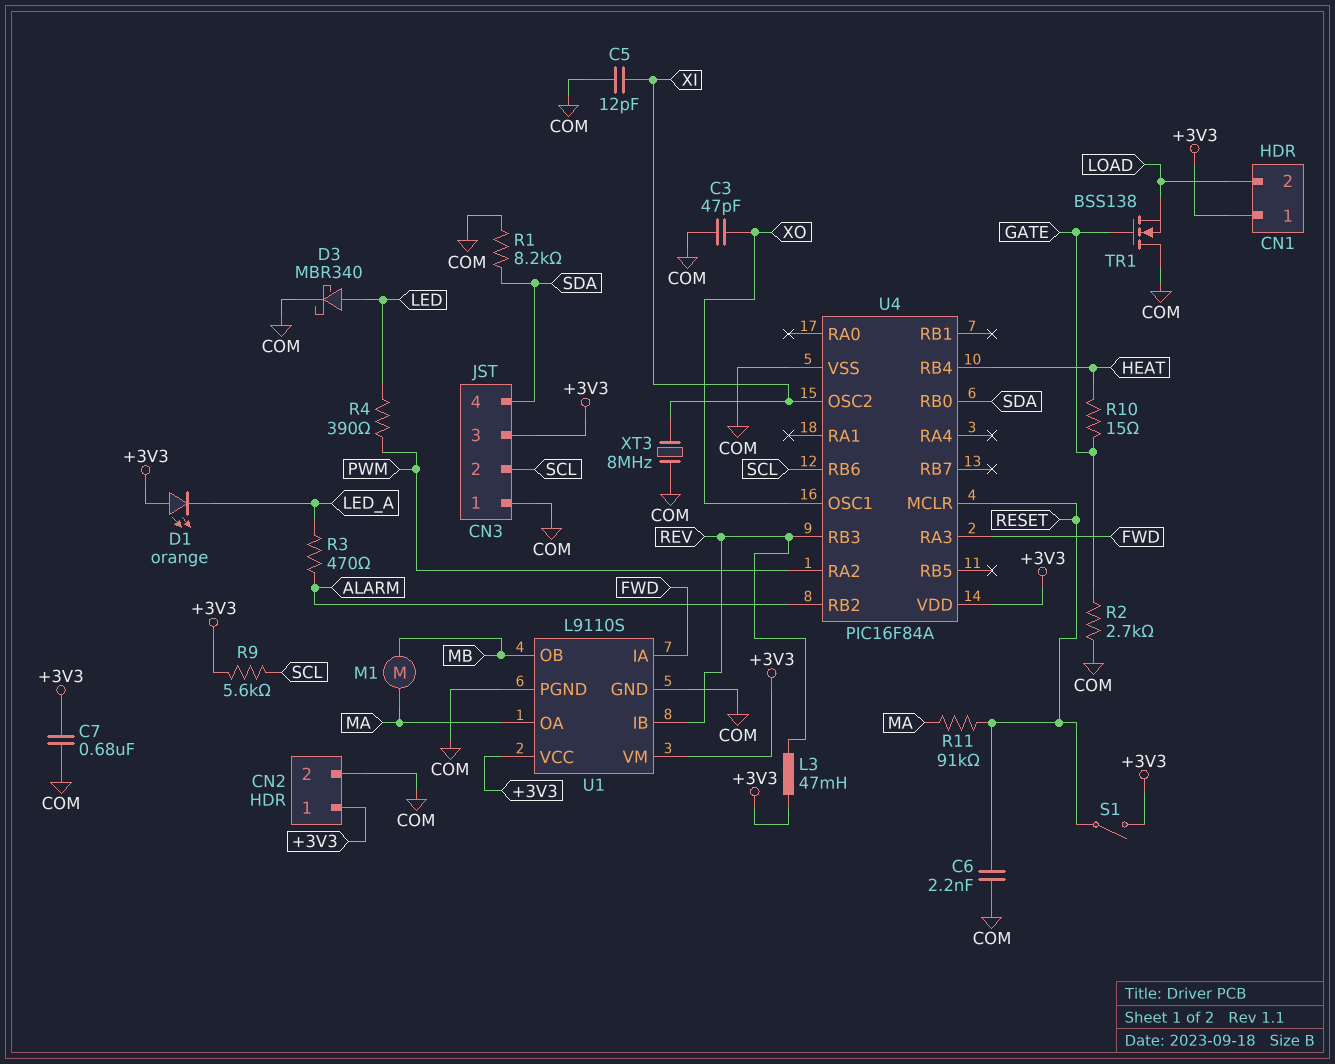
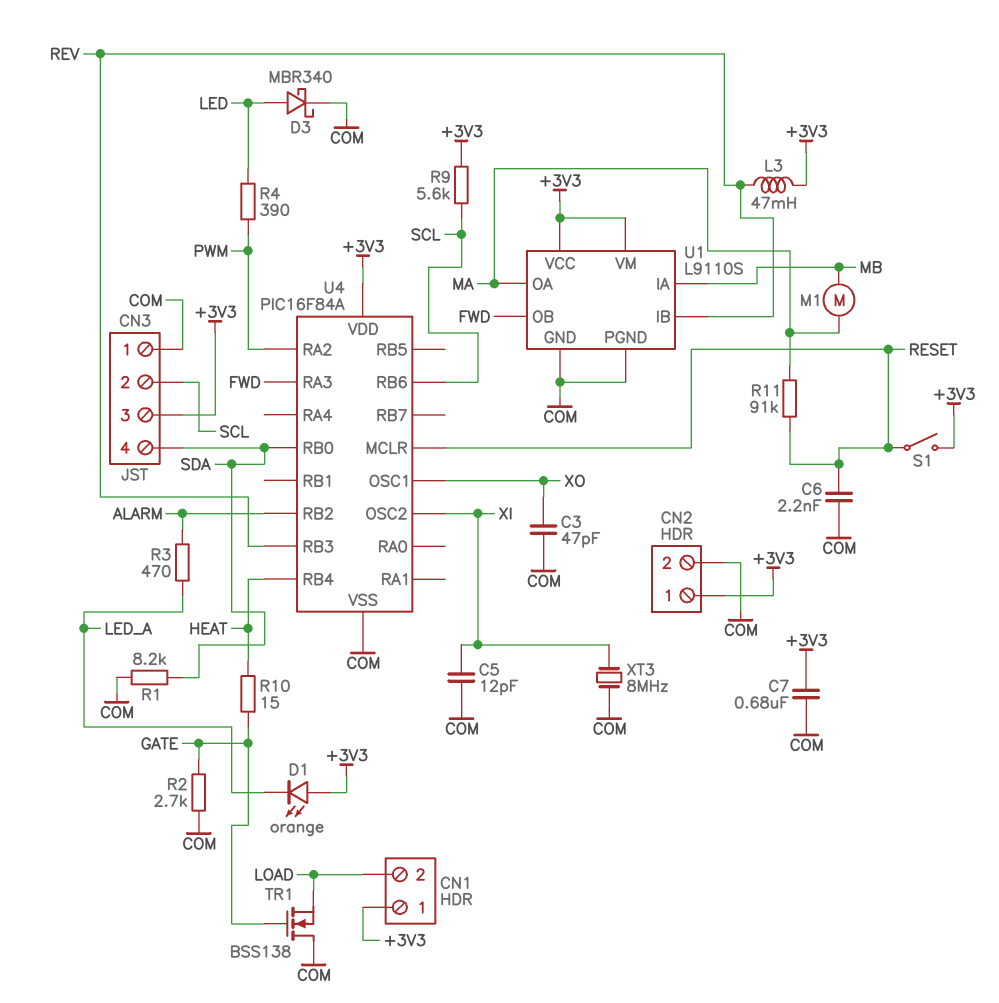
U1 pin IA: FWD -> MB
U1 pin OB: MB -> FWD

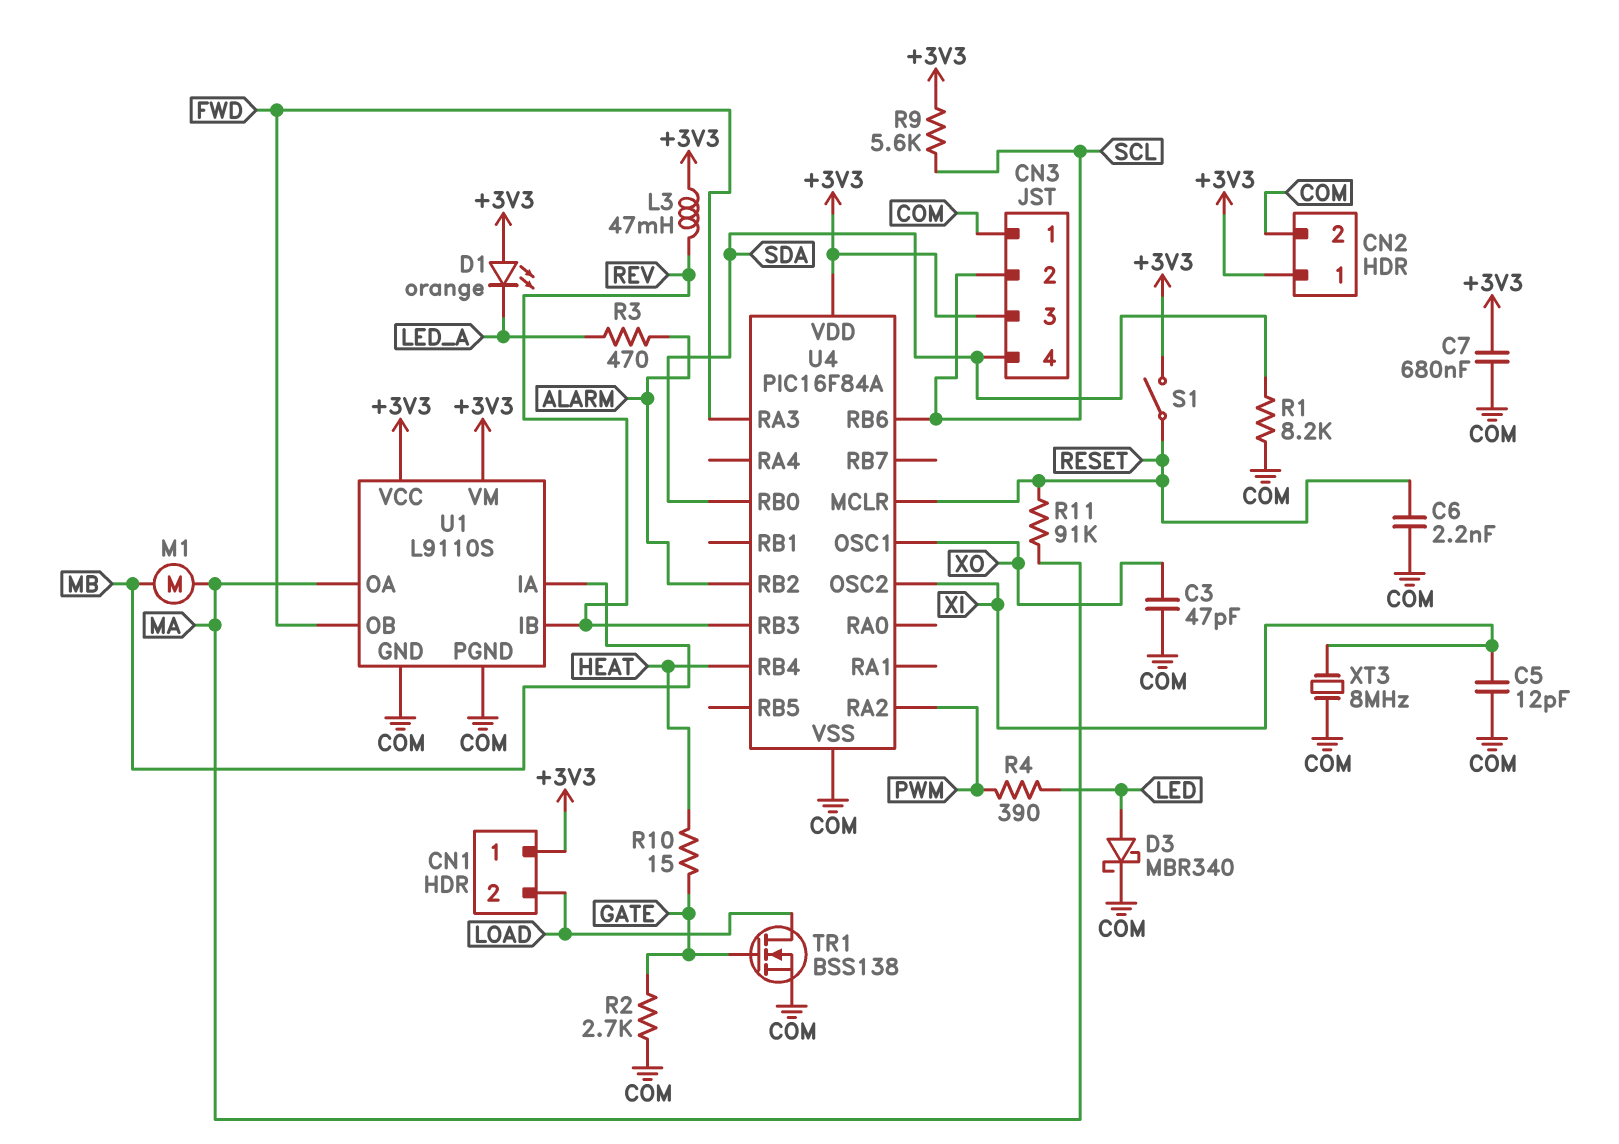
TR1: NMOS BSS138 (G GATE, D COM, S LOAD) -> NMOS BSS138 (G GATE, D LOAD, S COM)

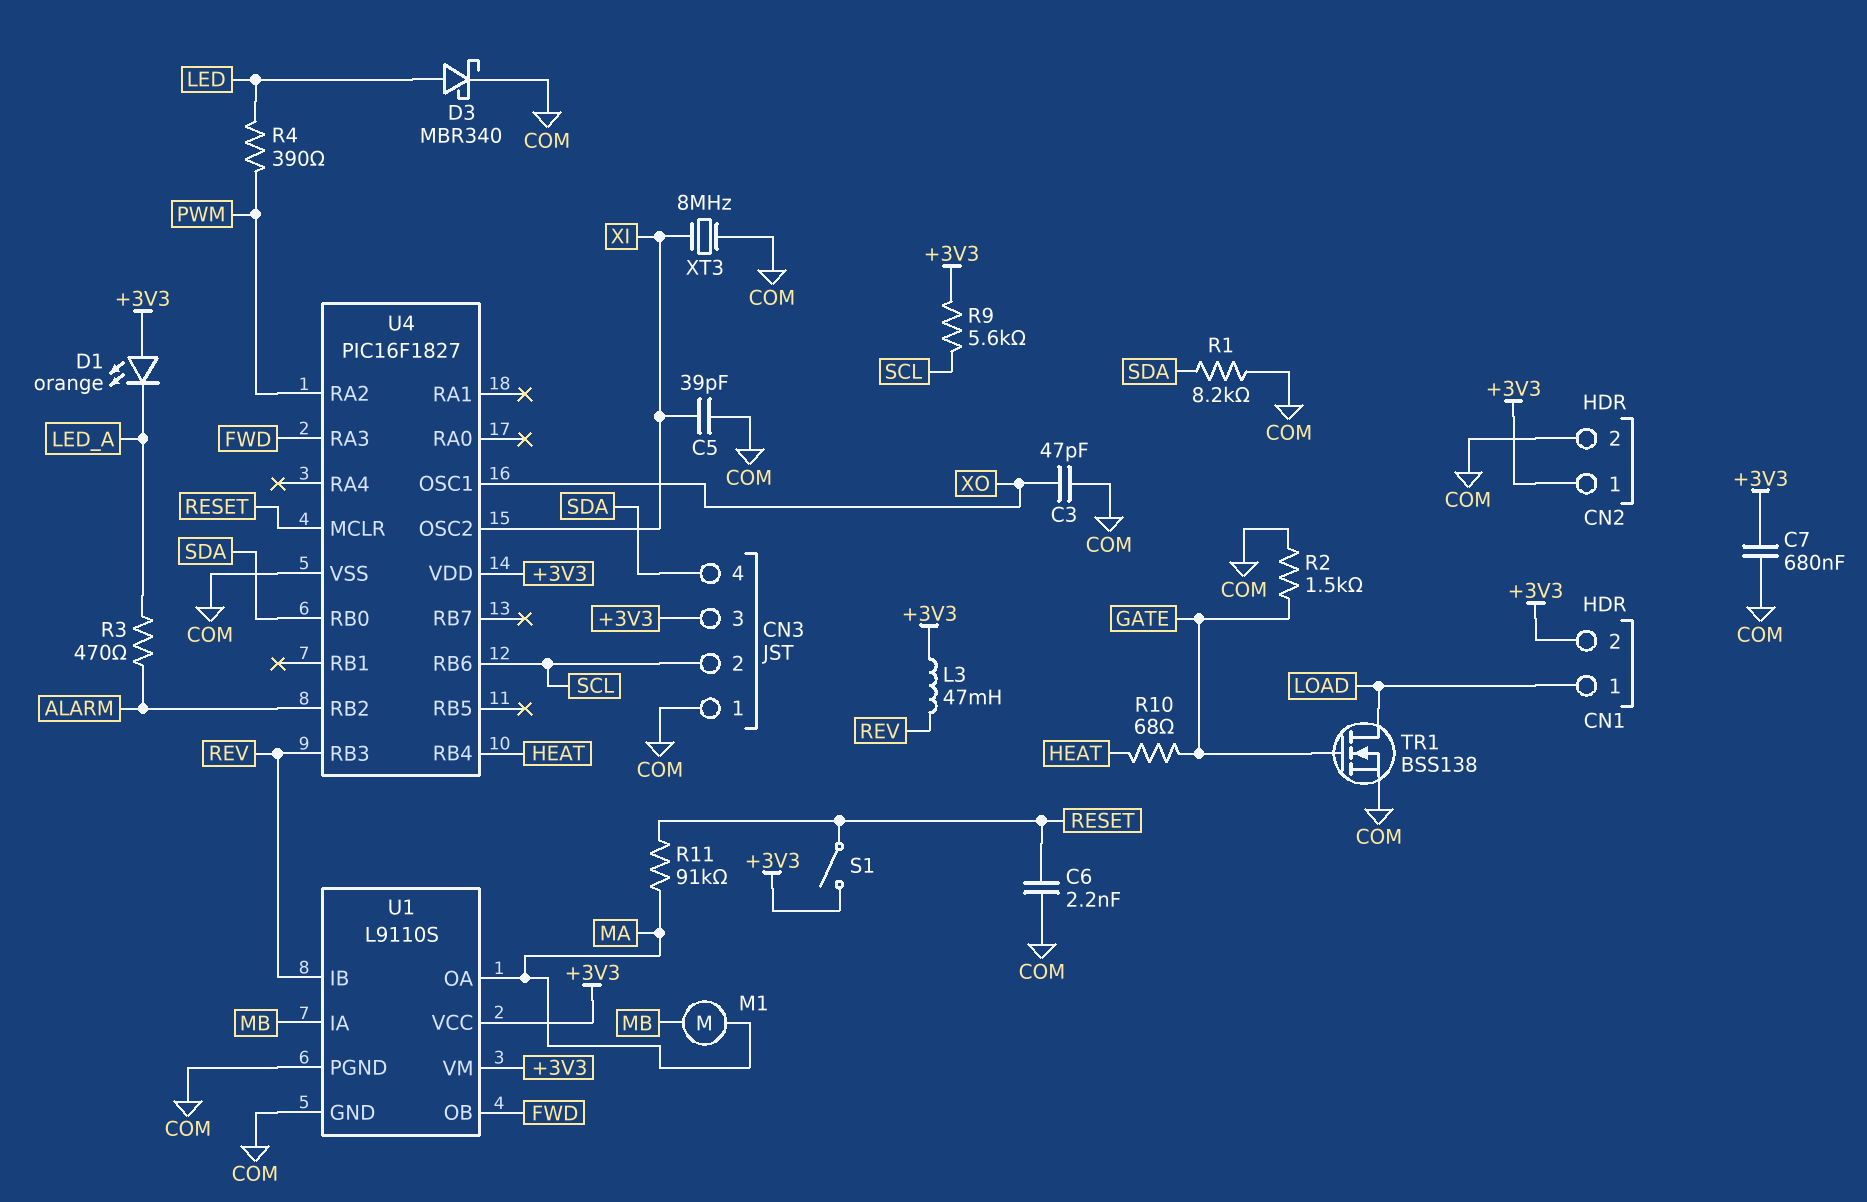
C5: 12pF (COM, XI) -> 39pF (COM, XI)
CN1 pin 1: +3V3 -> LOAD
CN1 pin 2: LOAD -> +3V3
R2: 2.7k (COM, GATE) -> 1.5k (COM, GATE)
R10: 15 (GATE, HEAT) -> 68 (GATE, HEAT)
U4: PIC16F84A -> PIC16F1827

※

WHAT TO WORK ON.
Make an exact copy of the records shown above, without the pictures.

RESULT.
U1 pin IA: FWD -> MB
U1 pin OB: MB -> FWD

TR1: NMOS BSS138 (G GATE, D COM, S LOAD) -> NMOS BSS138 (G GATE, D LOAD, S COM)

C5: 12pF (COM, XI) -> 39pF (COM, XI)
CN1 pin 1: +3V3 -> LOAD
CN1 pin 2: LOAD -> +3V3
R2: 2.7k (COM, GATE) -> 1.5k (COM, GATE)
R10: 15 (GATE, HEAT) -> 68 (GATE, HEAT)
U4: PIC16F84A -> PIC16F1827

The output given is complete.